Print verbatim every line starting at the one that contains "Blue: [274,69,322,108] ->" and ending at the final line of the records; include both endpoints.
::::::::::
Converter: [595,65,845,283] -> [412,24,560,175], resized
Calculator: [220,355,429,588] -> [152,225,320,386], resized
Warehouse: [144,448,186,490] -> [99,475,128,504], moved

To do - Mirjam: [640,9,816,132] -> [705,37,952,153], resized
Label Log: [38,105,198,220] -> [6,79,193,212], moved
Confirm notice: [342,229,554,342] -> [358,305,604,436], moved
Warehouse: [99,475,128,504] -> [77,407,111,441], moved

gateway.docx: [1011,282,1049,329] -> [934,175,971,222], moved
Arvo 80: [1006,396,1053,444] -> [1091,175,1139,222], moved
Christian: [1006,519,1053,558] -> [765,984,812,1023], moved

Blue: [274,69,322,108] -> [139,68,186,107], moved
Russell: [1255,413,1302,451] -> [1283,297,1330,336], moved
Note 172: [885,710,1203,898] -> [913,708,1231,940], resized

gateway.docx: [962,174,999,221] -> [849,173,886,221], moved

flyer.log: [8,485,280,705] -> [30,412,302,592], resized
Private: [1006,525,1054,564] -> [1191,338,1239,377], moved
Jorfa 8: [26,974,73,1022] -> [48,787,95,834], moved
::::::::::
Answer to this task.
Blue: [274,69,322,108] -> [139,68,186,107], moved
Russell: [1255,413,1302,451] -> [1283,297,1330,336], moved
Note 172: [885,710,1203,898] -> [913,708,1231,940], resized

gateway.docx: [962,174,999,221] -> [849,173,886,221], moved

flyer.log: [8,485,280,705] -> [30,412,302,592], resized
Private: [1006,525,1054,564] -> [1191,338,1239,377], moved
Jorfa 8: [26,974,73,1022] -> [48,787,95,834], moved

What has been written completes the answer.